▶ **What you have to do**
Format the records from the line containing "In fact, black" through the line containing "This screenshot has width=853, height=640. Find" as a Markdown table with the columns Row and Text, numbering each line and leaving out blank lines.

▶ **Exercise data**
····················
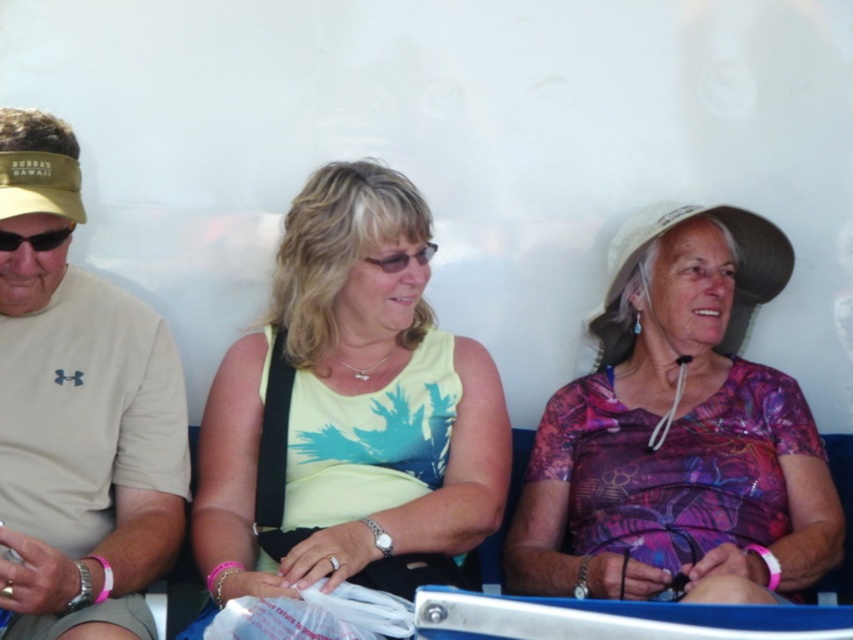
Can you confirm if black plastic sunglasses at left is positioned to the right of matte black glasses at center?

In fact, black plastic sunglasses at left is to the left of matte black glasses at center.

Is black plastic sunglasses at left wider than matte black glasses at center?

No.

Is point (50, 237) farther from camera compared to point (396, 260)?

No, it is in front of (396, 260).

This screenshot has width=853, height=640. Find the location of `black plastic sunglasses at left`. black plastic sunglasses at left is located at coordinates (35, 237).

Between tan fabric shirt at left and matte black glasses at center, which one is positioned lower?

tan fabric shirt at left is below.

Between point (55, 552) and point (427, 250), which one is positioned behind?

Positioned behind is point (427, 250).

Identify the location of tan fabric shirt at left. (84, 451).

Measure the distance between yellow fabric tank top at center and tan fabric shirt at left.

A distance of 13.06 inches exists between yellow fabric tank top at center and tan fabric shirt at left.

Does point (373, 212) lie behind point (154, 465)?

Yes, point (373, 212) is farther from viewer.

This screenshot has width=853, height=640. Identify the location of yellow fabric tank top at center. (347, 410).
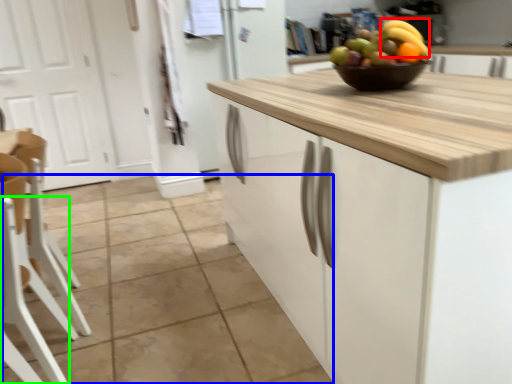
····················
▶ **Response to this task**
| Row | Text |
|---|---|
| 1 | In fact, black plastic sunglasses at left is to the left of matte black glasses at center. |
| 2 | Is black plastic sunglasses at left wider than matte black glasses at center? |
| 3 | No. |
| 4 | Is point (50, 237) farther from camera compared to point (396, 260)? |
| 5 | No, it is in front of (396, 260). |
| 6 | This screenshot has width=853, height=640. Find the location of `black plastic sunglasses at left`. black plastic sunglasses at left is located at coordinates (35, 237). |